> _YOUR TASK_
Copy nothing from the entries below except the lines from the one containing "tan brick B5:C6 level 1 -> none" through the one containing "lime brick I7", and copy those exactly.

+ + + +

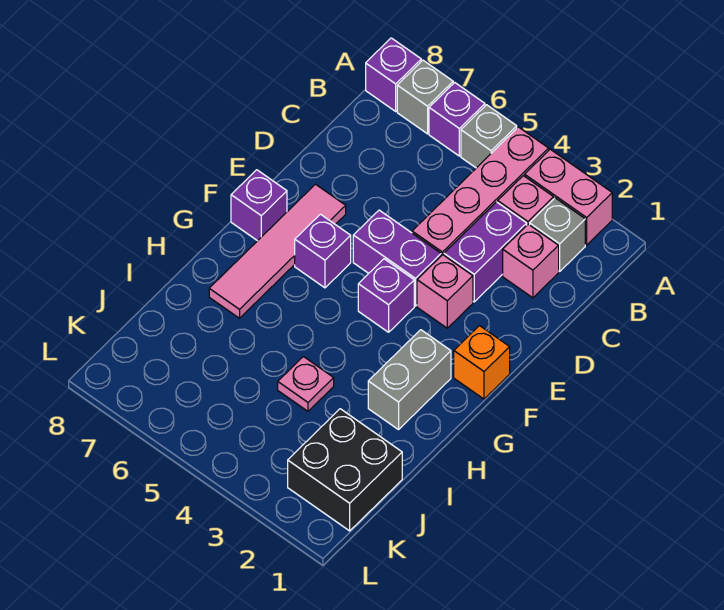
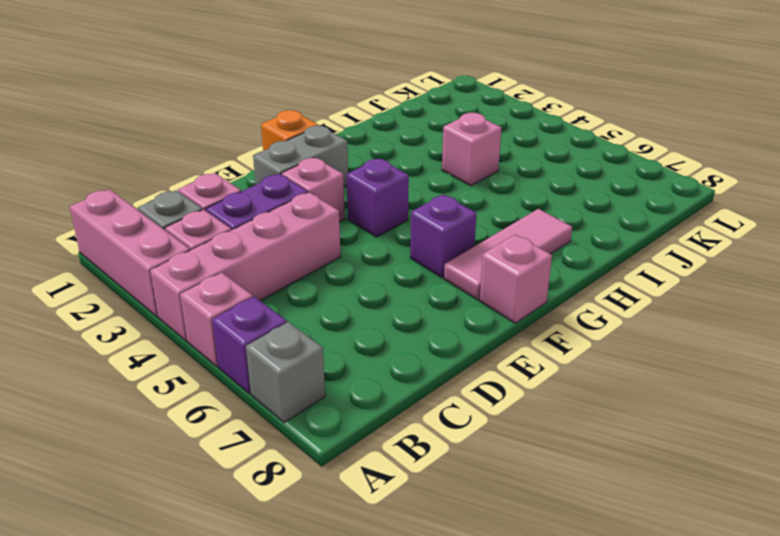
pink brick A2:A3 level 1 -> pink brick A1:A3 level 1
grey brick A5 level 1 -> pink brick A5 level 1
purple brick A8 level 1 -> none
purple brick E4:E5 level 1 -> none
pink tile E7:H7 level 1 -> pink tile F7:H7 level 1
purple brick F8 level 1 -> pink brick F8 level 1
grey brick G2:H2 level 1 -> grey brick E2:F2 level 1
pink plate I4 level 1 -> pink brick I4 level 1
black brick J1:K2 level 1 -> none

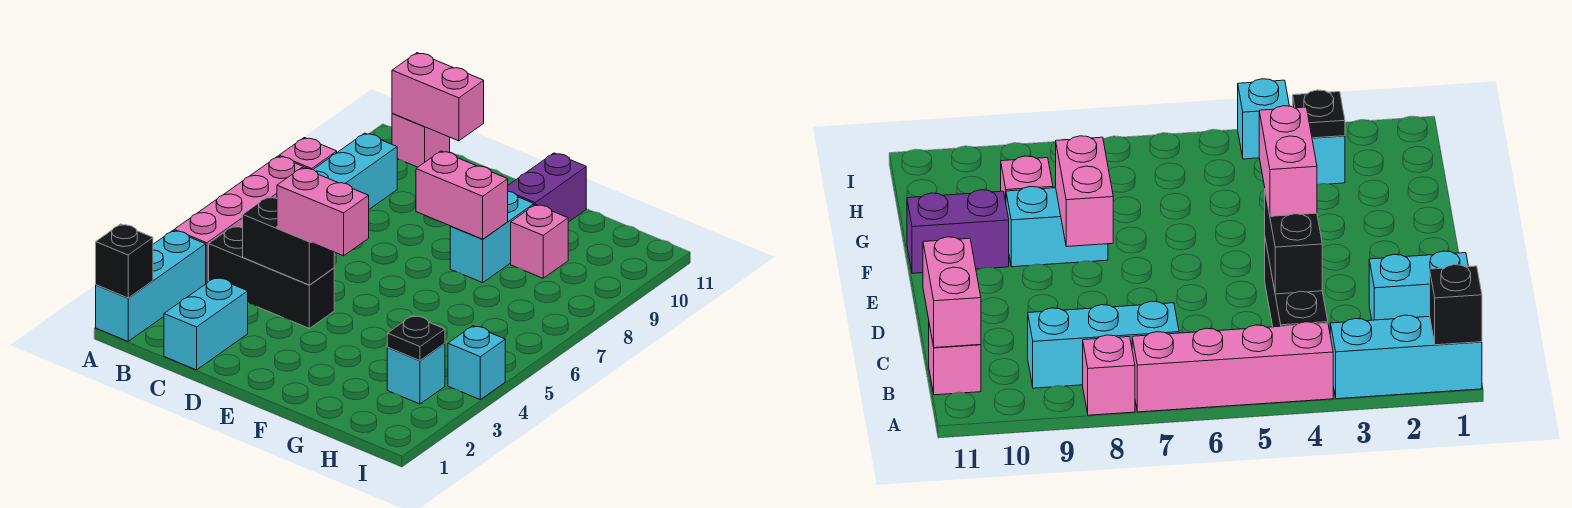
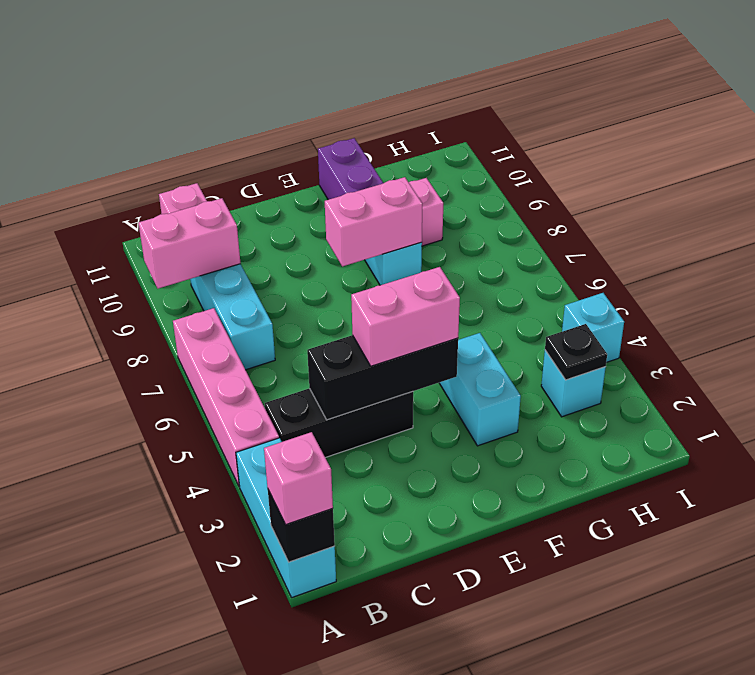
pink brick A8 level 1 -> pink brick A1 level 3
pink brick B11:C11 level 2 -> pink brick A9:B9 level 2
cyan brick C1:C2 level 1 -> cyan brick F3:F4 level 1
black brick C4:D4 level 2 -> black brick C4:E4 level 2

+ + + +

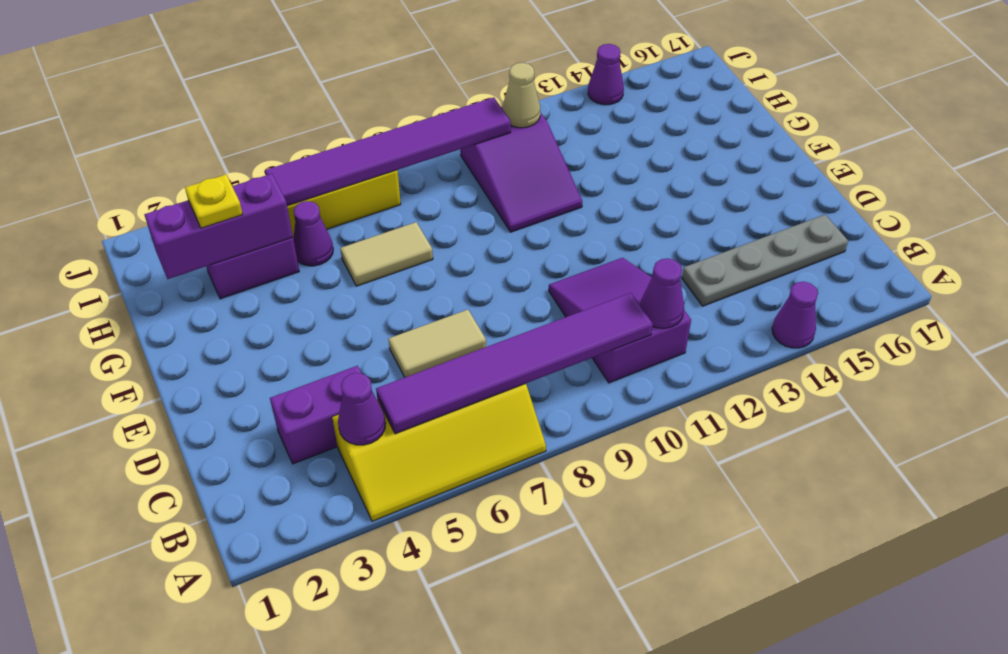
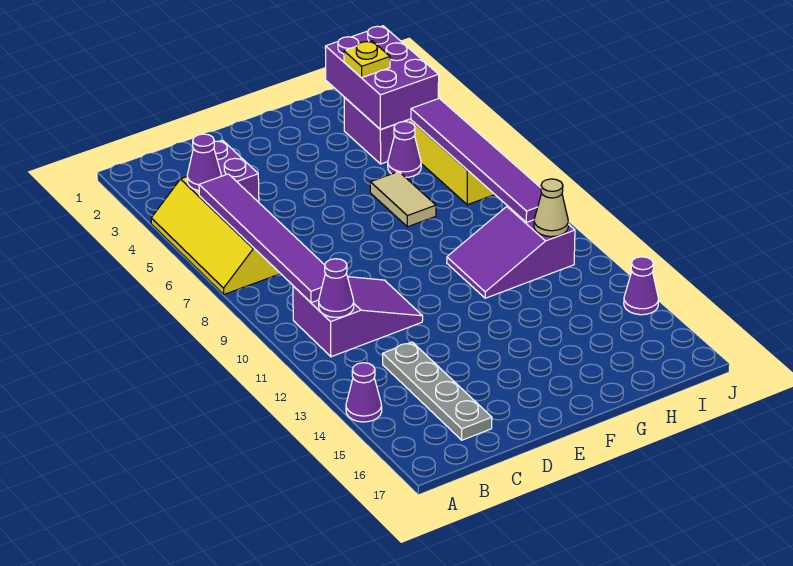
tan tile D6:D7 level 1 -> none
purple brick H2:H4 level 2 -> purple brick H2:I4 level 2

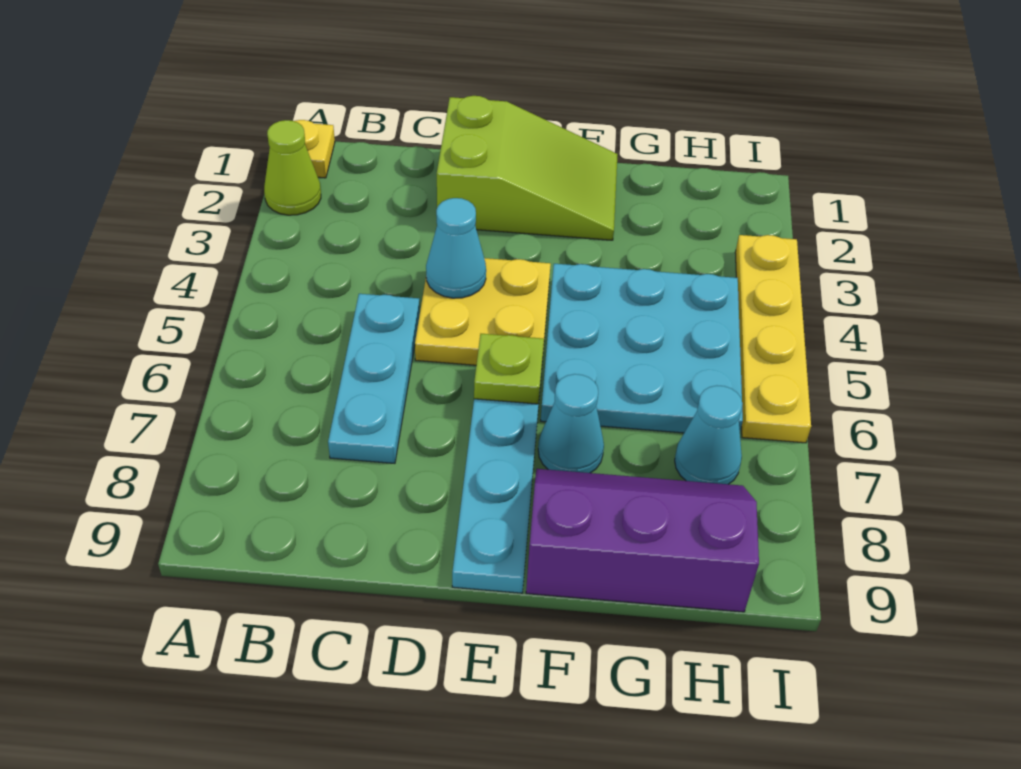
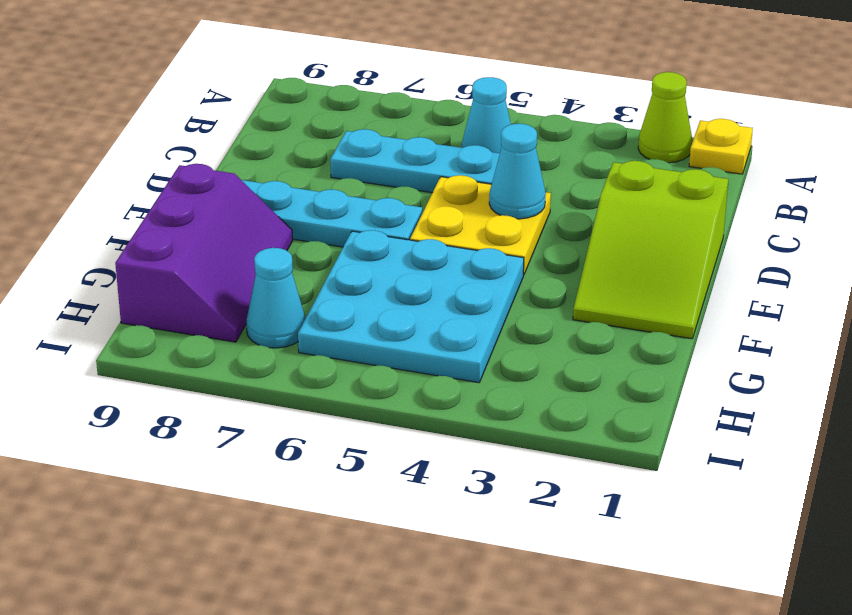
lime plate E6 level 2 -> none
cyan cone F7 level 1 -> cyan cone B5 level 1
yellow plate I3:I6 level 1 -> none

+ + + +

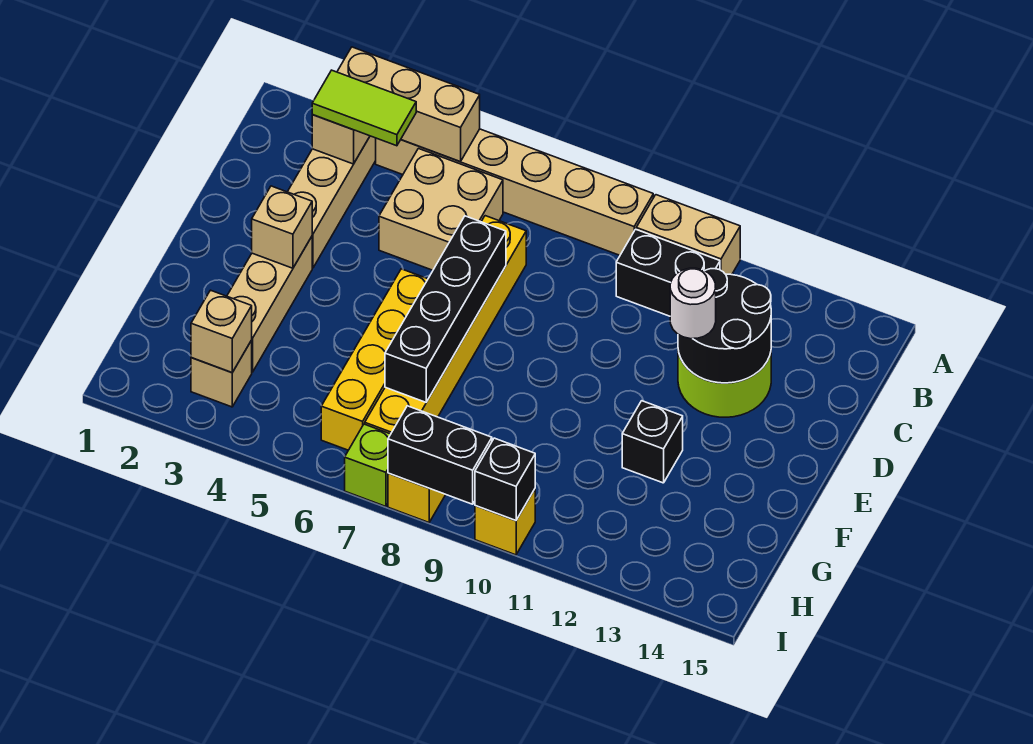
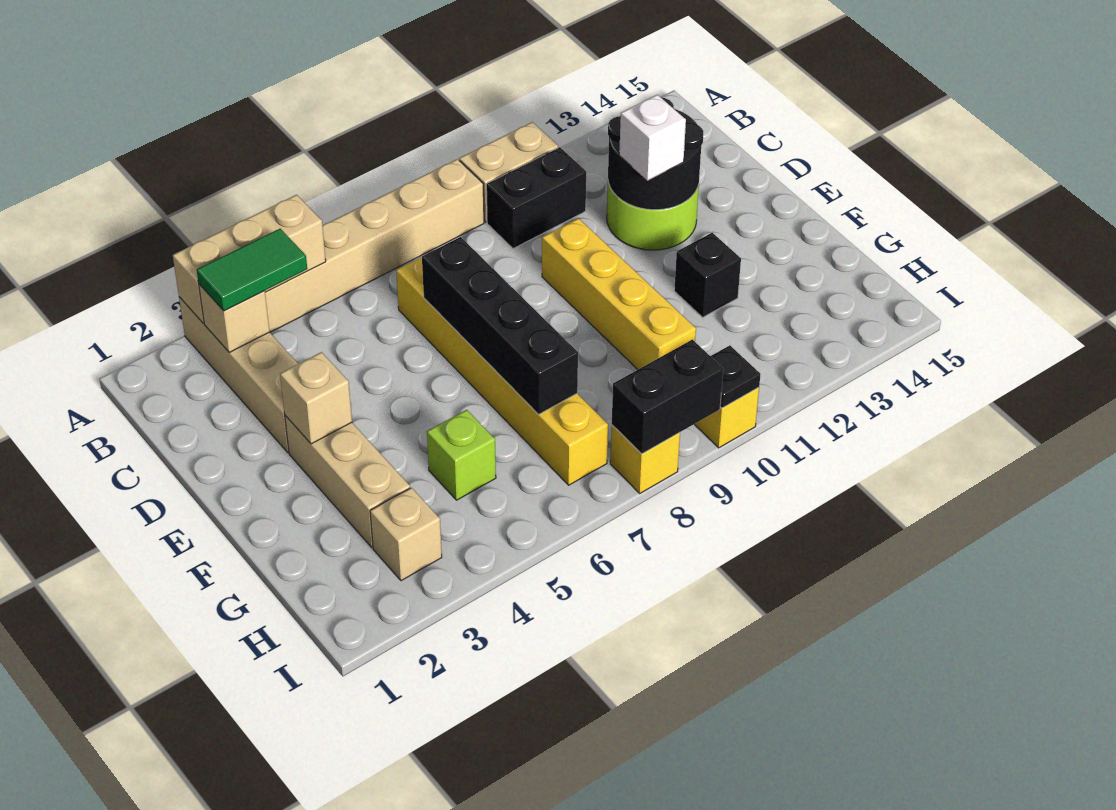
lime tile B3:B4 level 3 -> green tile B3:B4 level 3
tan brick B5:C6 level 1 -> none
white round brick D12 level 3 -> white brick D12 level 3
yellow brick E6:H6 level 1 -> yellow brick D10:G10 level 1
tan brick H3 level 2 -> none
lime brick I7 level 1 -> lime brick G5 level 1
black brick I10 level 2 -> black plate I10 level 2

+ + + +

> _RESPONSE_
tan brick B5:C6 level 1 -> none
white round brick D12 level 3 -> white brick D12 level 3
yellow brick E6:H6 level 1 -> yellow brick D10:G10 level 1
tan brick H3 level 2 -> none
lime brick I7 level 1 -> lime brick G5 level 1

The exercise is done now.